## Requirement
Filter the lines below, keeping each one that holds "tile".

## Records shown
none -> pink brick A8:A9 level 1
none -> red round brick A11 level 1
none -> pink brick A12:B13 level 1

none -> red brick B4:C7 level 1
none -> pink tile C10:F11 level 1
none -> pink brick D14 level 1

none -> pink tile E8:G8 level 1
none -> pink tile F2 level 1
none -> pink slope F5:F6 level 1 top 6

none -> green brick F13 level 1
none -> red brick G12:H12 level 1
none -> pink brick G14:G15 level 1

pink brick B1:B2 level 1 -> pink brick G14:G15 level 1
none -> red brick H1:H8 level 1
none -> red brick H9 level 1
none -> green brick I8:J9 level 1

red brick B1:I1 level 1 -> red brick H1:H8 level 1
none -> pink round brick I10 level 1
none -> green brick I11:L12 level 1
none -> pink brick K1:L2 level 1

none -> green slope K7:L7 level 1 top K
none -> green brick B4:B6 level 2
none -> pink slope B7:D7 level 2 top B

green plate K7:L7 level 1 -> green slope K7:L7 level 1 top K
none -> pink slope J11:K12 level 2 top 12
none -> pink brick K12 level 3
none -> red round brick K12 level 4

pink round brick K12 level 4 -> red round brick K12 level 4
==
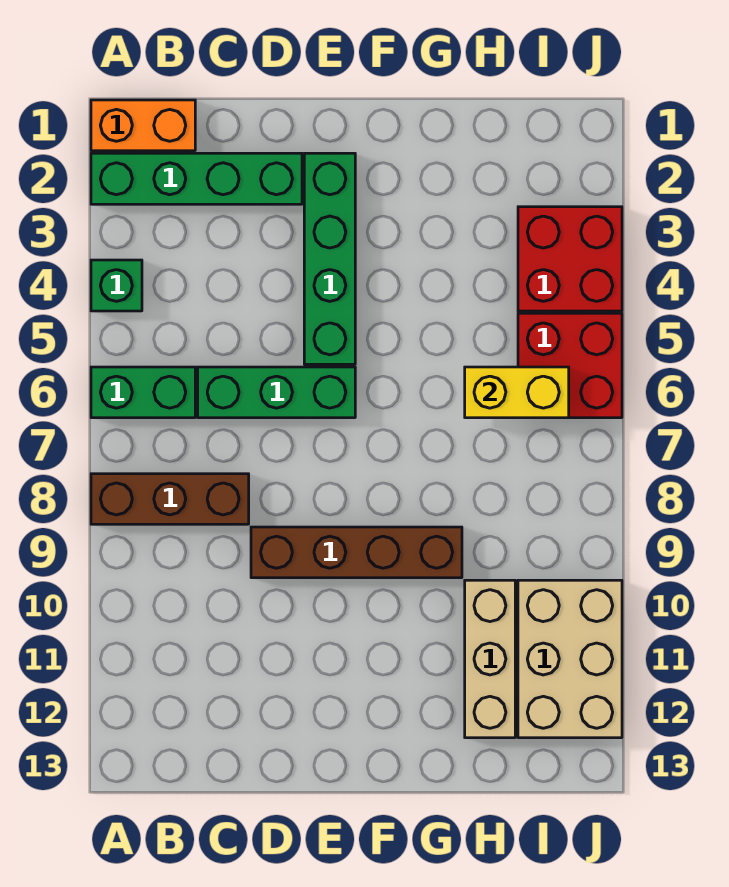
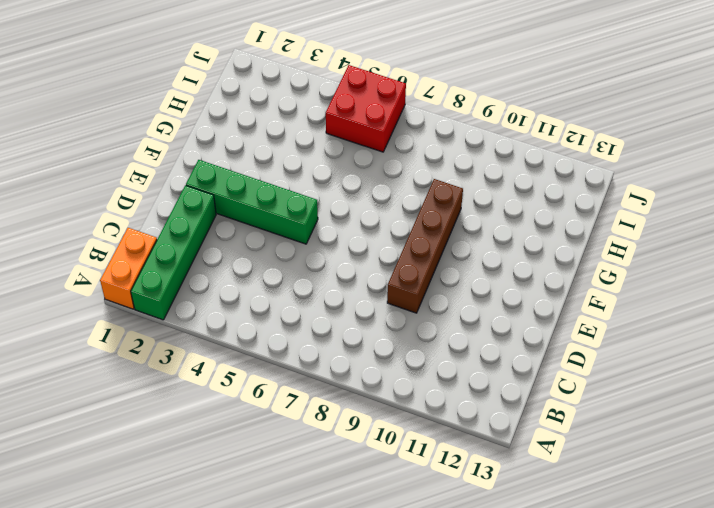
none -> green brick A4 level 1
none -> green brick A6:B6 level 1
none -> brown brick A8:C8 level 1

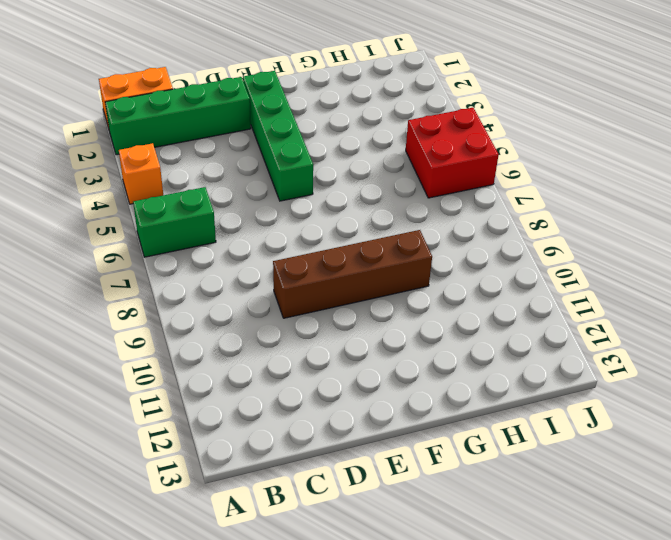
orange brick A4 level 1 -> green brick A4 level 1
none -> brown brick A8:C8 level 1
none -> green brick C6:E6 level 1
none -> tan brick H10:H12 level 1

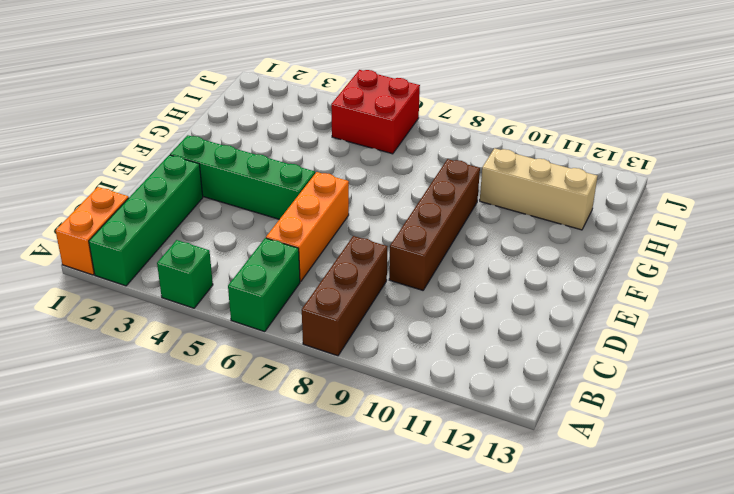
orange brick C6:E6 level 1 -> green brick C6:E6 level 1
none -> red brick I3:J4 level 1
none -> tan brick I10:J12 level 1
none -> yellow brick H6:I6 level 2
...
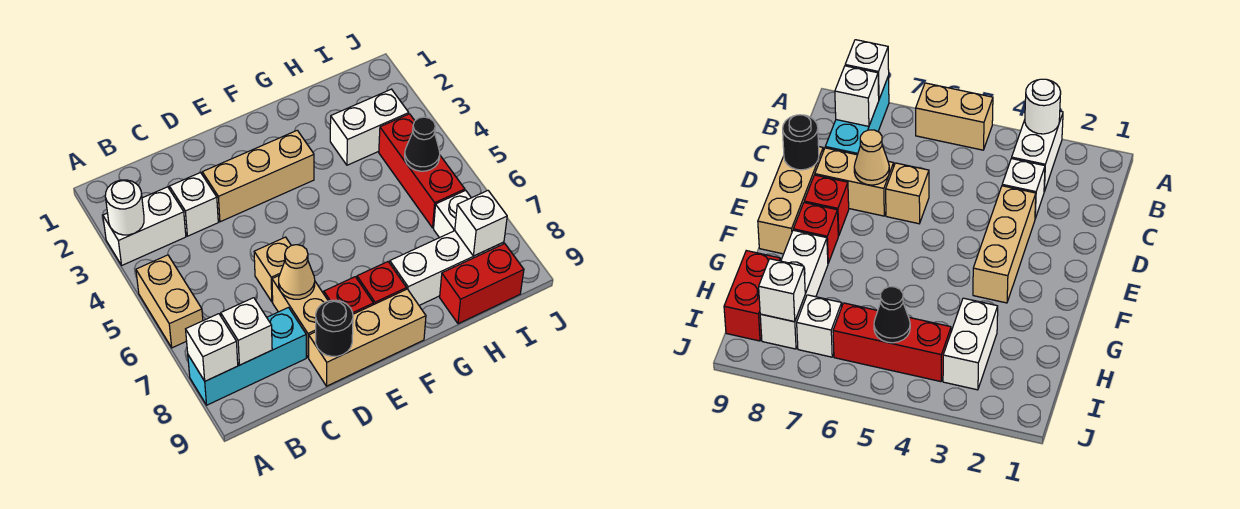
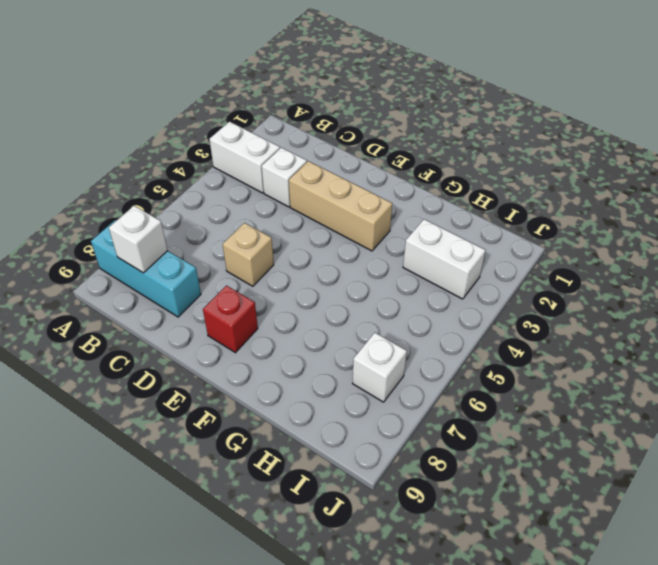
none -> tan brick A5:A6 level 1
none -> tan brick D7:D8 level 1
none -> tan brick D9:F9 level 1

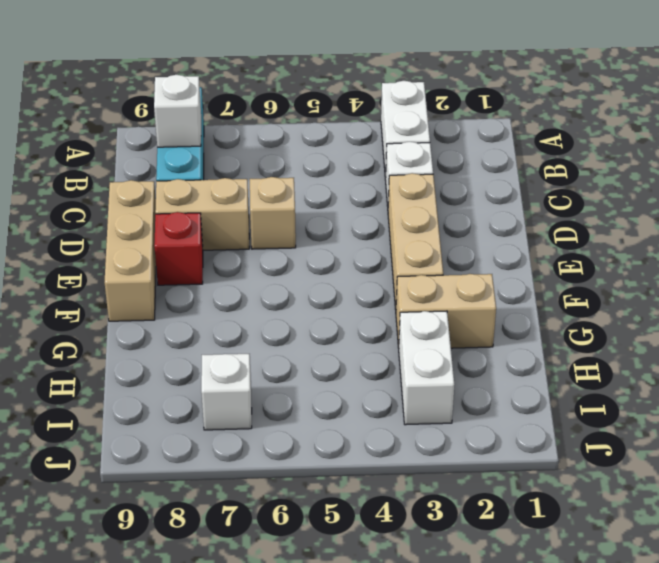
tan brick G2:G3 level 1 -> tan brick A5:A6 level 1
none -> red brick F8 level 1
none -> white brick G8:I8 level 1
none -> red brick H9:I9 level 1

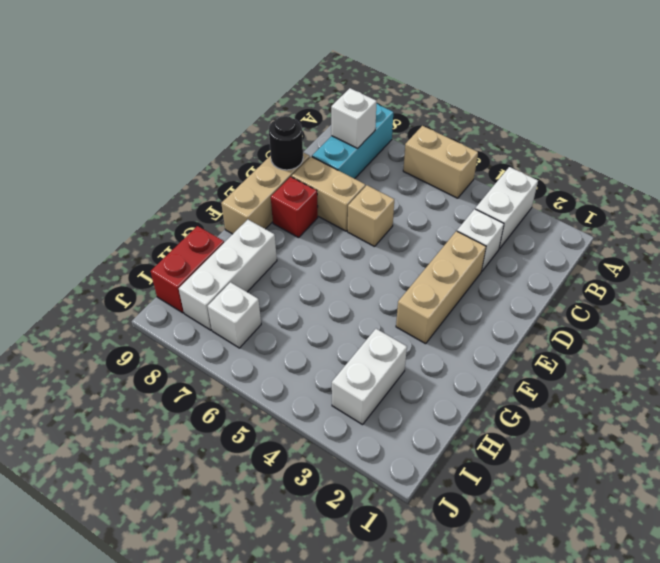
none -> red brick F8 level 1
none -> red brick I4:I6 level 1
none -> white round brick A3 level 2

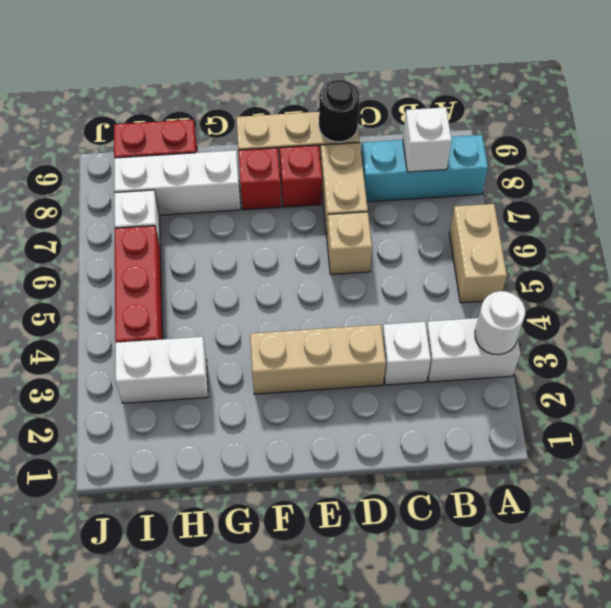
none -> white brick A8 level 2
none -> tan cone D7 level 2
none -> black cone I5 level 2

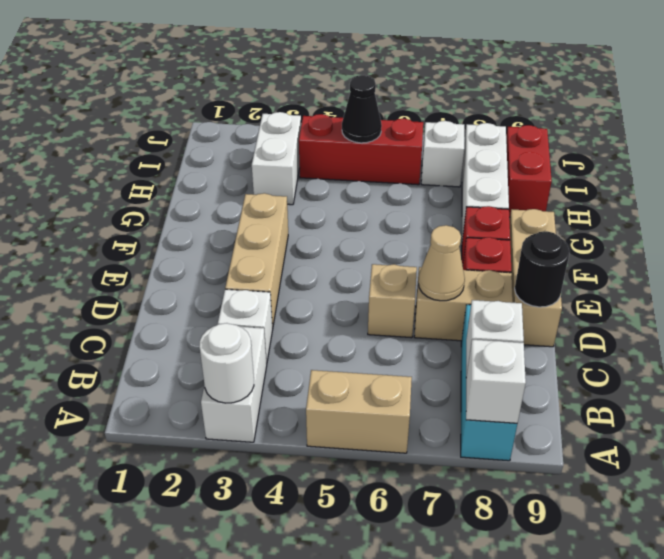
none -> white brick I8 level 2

## Result for this task
none -> pink tile C10:F11 level 1
none -> pink tile E8:G8 level 1
none -> pink tile F2 level 1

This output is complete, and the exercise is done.